WRITTEN TASK. Every line from the one holding "brown 3x3 slope" to the end of the entries should be repeated exactly, with the pictures left out.

╭─ DATA

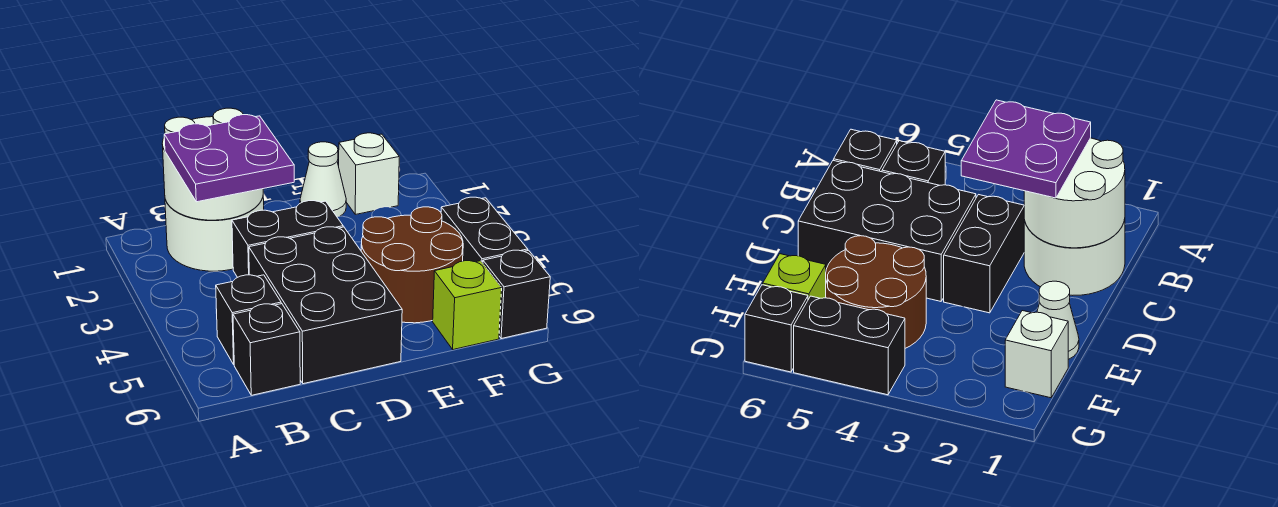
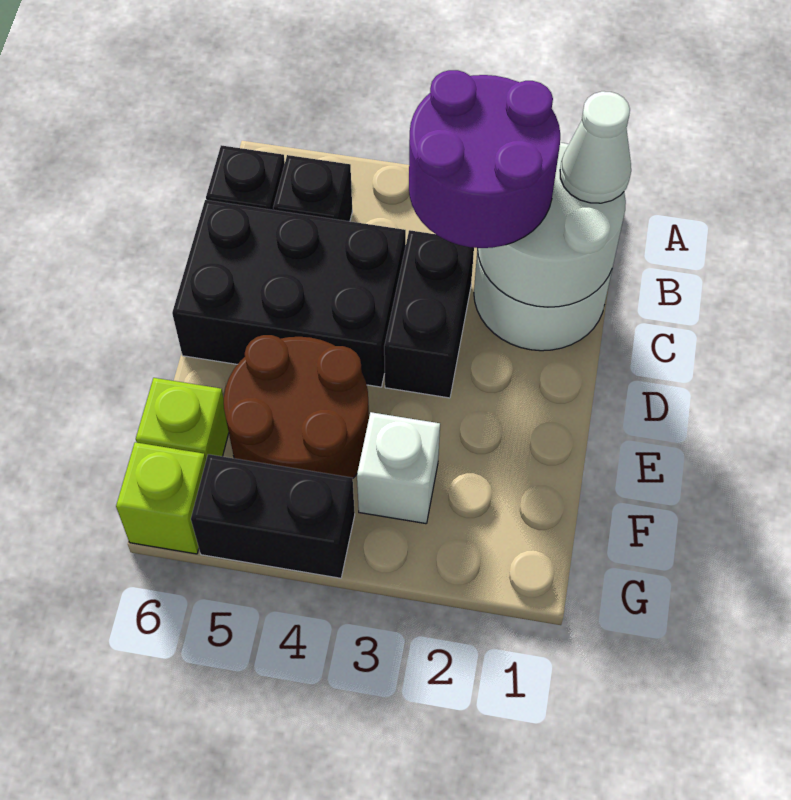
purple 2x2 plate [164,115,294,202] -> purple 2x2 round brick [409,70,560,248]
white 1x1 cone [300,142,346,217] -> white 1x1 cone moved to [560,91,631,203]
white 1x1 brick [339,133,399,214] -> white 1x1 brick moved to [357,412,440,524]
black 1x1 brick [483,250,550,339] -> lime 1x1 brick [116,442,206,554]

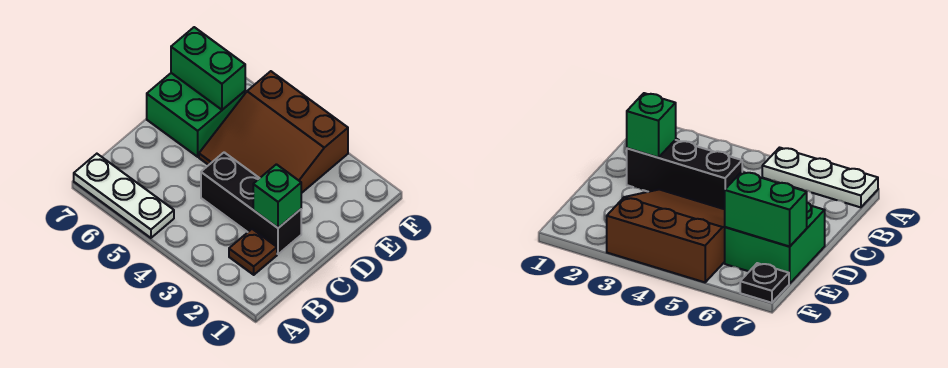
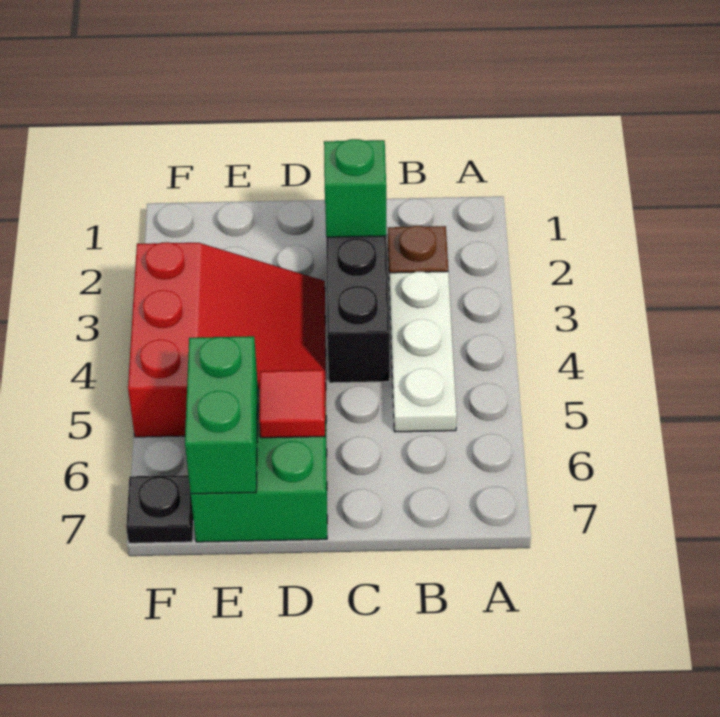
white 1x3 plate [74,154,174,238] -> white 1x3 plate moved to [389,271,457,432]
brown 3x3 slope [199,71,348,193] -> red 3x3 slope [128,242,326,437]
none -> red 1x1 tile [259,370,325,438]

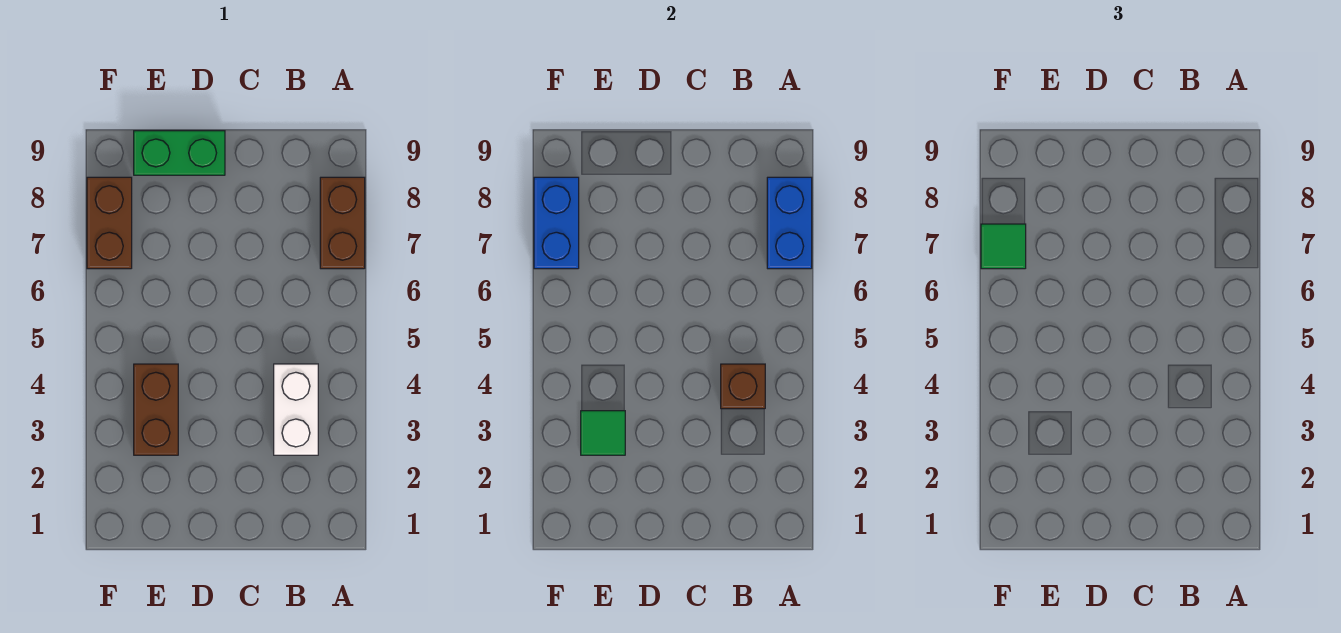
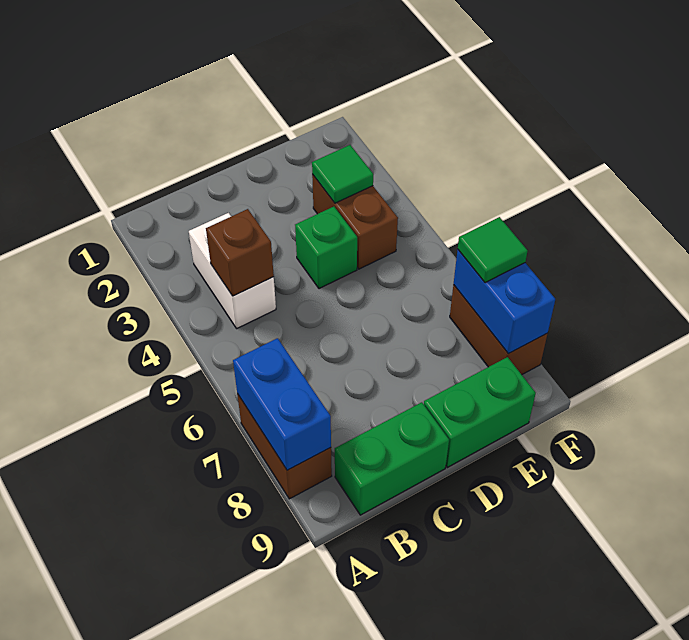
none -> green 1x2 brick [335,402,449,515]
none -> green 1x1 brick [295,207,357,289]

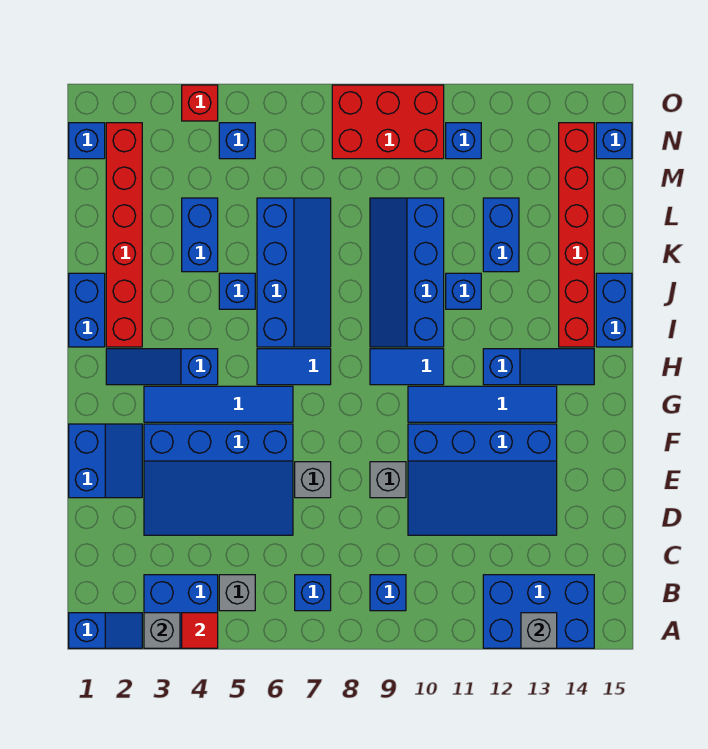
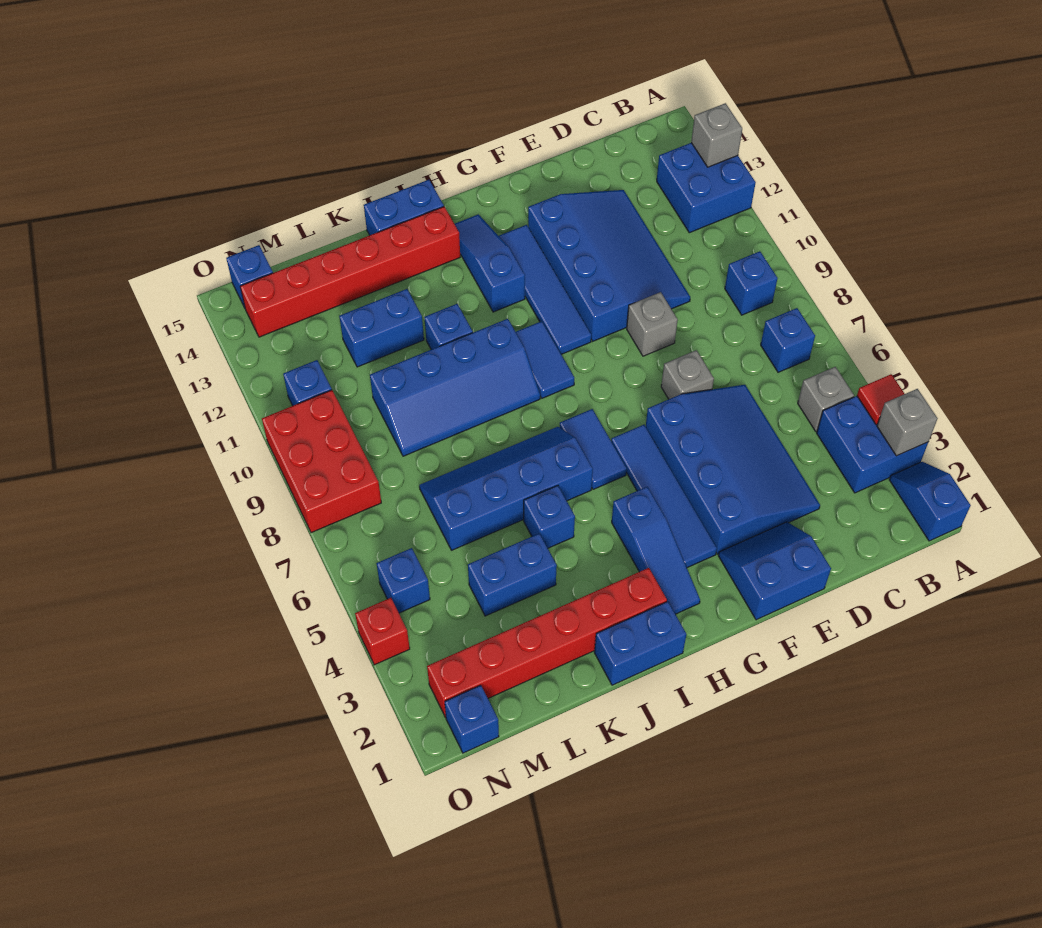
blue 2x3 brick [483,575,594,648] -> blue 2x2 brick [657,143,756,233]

╰─

RESPONSE TO THIS TASK.
brown 3x3 slope [199,71,348,193] -> red 3x3 slope [128,242,326,437]
none -> red 1x1 tile [259,370,325,438]

none -> green 1x2 brick [335,402,449,515]
none -> green 1x1 brick [295,207,357,289]

blue 2x3 brick [483,575,594,648] -> blue 2x2 brick [657,143,756,233]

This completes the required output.